(Task details) Output every record exactly, and nothing more.

-------- Source records --------

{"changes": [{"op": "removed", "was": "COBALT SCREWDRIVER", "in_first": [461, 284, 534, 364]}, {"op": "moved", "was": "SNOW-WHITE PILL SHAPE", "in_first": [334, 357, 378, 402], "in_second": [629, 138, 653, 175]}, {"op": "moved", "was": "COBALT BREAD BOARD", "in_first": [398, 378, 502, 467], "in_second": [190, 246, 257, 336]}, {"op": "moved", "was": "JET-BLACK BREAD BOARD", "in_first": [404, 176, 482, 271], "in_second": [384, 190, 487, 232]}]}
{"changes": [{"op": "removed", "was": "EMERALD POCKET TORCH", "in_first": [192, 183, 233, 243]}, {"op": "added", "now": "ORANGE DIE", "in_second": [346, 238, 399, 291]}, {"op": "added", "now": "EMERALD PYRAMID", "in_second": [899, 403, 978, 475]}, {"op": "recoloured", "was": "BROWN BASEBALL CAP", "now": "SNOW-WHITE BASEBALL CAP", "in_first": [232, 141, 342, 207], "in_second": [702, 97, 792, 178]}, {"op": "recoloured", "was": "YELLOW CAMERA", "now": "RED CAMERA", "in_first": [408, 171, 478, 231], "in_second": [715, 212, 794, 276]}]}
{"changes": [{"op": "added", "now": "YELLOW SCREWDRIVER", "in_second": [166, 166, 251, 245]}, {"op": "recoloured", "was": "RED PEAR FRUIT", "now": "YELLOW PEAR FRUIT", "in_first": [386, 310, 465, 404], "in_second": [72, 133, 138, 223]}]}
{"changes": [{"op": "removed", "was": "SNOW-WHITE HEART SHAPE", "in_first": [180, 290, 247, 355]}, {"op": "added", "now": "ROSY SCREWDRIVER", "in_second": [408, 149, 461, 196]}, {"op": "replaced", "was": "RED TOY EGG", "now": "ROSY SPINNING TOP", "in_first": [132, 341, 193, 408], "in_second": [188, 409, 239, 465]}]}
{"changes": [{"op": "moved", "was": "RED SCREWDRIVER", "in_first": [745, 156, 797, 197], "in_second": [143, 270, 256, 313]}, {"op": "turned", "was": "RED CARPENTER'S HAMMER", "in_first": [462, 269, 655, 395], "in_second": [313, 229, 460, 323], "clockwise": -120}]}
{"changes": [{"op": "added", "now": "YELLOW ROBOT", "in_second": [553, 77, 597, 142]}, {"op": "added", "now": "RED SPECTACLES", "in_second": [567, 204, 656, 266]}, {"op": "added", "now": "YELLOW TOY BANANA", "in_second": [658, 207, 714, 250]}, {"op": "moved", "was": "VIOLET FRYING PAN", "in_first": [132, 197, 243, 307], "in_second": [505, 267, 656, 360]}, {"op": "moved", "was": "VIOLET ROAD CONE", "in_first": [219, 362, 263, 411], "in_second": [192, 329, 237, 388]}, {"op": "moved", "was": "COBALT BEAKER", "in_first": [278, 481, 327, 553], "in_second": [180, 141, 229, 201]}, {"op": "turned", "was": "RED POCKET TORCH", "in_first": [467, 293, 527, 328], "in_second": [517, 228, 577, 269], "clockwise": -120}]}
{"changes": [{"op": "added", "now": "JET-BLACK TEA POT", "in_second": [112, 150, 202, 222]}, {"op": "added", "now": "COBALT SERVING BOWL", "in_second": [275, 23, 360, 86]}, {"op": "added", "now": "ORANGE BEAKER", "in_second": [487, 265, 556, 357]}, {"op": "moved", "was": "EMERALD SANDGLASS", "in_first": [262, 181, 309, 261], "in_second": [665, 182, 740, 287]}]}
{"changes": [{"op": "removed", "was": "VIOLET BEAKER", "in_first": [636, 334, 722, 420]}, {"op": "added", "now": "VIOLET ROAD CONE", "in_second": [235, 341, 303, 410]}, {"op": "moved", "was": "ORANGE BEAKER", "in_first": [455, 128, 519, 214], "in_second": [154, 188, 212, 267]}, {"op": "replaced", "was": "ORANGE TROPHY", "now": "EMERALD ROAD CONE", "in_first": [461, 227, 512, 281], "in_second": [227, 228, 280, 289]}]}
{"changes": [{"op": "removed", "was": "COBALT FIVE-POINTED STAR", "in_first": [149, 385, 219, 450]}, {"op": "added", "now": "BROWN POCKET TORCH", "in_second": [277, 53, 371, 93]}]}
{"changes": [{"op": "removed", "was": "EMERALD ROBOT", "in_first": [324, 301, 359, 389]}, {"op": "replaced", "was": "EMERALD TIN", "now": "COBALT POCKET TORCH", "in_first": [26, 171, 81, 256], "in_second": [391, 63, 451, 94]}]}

--------

(Solution to this exercise)
{"changes": [{"op": "removed", "was": "COBALT SCREWDRIVER", "in_first": [461, 284, 534, 364]}, {"op": "moved", "was": "SNOW-WHITE PILL SHAPE", "in_first": [334, 357, 378, 402], "in_second": [629, 138, 653, 175]}, {"op": "moved", "was": "COBALT BREAD BOARD", "in_first": [398, 378, 502, 467], "in_second": [190, 246, 257, 336]}, {"op": "moved", "was": "JET-BLACK BREAD BOARD", "in_first": [404, 176, 482, 271], "in_second": [384, 190, 487, 232]}]}
{"changes": [{"op": "removed", "was": "EMERALD POCKET TORCH", "in_first": [192, 183, 233, 243]}, {"op": "added", "now": "ORANGE DIE", "in_second": [346, 238, 399, 291]}, {"op": "added", "now": "EMERALD PYRAMID", "in_second": [899, 403, 978, 475]}, {"op": "recoloured", "was": "BROWN BASEBALL CAP", "now": "SNOW-WHITE BASEBALL CAP", "in_first": [232, 141, 342, 207], "in_second": [702, 97, 792, 178]}, {"op": "recoloured", "was": "YELLOW CAMERA", "now": "RED CAMERA", "in_first": [408, 171, 478, 231], "in_second": [715, 212, 794, 276]}]}
{"changes": [{"op": "added", "now": "YELLOW SCREWDRIVER", "in_second": [166, 166, 251, 245]}, {"op": "recoloured", "was": "RED PEAR FRUIT", "now": "YELLOW PEAR FRUIT", "in_first": [386, 310, 465, 404], "in_second": [72, 133, 138, 223]}]}
{"changes": [{"op": "removed", "was": "SNOW-WHITE HEART SHAPE", "in_first": [180, 290, 247, 355]}, {"op": "added", "now": "ROSY SCREWDRIVER", "in_second": [408, 149, 461, 196]}, {"op": "replaced", "was": "RED TOY EGG", "now": "ROSY SPINNING TOP", "in_first": [132, 341, 193, 408], "in_second": [188, 409, 239, 465]}]}
{"changes": [{"op": "moved", "was": "RED SCREWDRIVER", "in_first": [745, 156, 797, 197], "in_second": [143, 270, 256, 313]}, {"op": "turned", "was": "RED CARPENTER'S HAMMER", "in_first": [462, 269, 655, 395], "in_second": [313, 229, 460, 323], "clockwise": -120}]}
{"changes": [{"op": "added", "now": "YELLOW ROBOT", "in_second": [553, 77, 597, 142]}, {"op": "added", "now": "RED SPECTACLES", "in_second": [567, 204, 656, 266]}, {"op": "added", "now": "YELLOW TOY BANANA", "in_second": [658, 207, 714, 250]}, {"op": "moved", "was": "VIOLET FRYING PAN", "in_first": [132, 197, 243, 307], "in_second": [505, 267, 656, 360]}, {"op": "moved", "was": "VIOLET ROAD CONE", "in_first": [219, 362, 263, 411], "in_second": [192, 329, 237, 388]}, {"op": "moved", "was": "COBALT BEAKER", "in_first": [278, 481, 327, 553], "in_second": [180, 141, 229, 201]}, {"op": "turned", "was": "RED POCKET TORCH", "in_first": [467, 293, 527, 328], "in_second": [517, 228, 577, 269], "clockwise": -120}]}
{"changes": [{"op": "added", "now": "JET-BLACK TEA POT", "in_second": [112, 150, 202, 222]}, {"op": "added", "now": "COBALT SERVING BOWL", "in_second": [275, 23, 360, 86]}, {"op": "added", "now": "ORANGE BEAKER", "in_second": [487, 265, 556, 357]}, {"op": "moved", "was": "EMERALD SANDGLASS", "in_first": [262, 181, 309, 261], "in_second": [665, 182, 740, 287]}]}
{"changes": [{"op": "removed", "was": "VIOLET BEAKER", "in_first": [636, 334, 722, 420]}, {"op": "added", "now": "VIOLET ROAD CONE", "in_second": [235, 341, 303, 410]}, {"op": "moved", "was": "ORANGE BEAKER", "in_first": [455, 128, 519, 214], "in_second": [154, 188, 212, 267]}, {"op": "replaced", "was": "ORANGE TROPHY", "now": "EMERALD ROAD CONE", "in_first": [461, 227, 512, 281], "in_second": [227, 228, 280, 289]}]}
{"changes": [{"op": "removed", "was": "COBALT FIVE-POINTED STAR", "in_first": [149, 385, 219, 450]}, {"op": "added", "now": "BROWN POCKET TORCH", "in_second": [277, 53, 371, 93]}]}
{"changes": [{"op": "removed", "was": "EMERALD ROBOT", "in_first": [324, 301, 359, 389]}, {"op": "replaced", "was": "EMERALD TIN", "now": "COBALT POCKET TORCH", "in_first": [26, 171, 81, 256], "in_second": [391, 63, 451, 94]}]}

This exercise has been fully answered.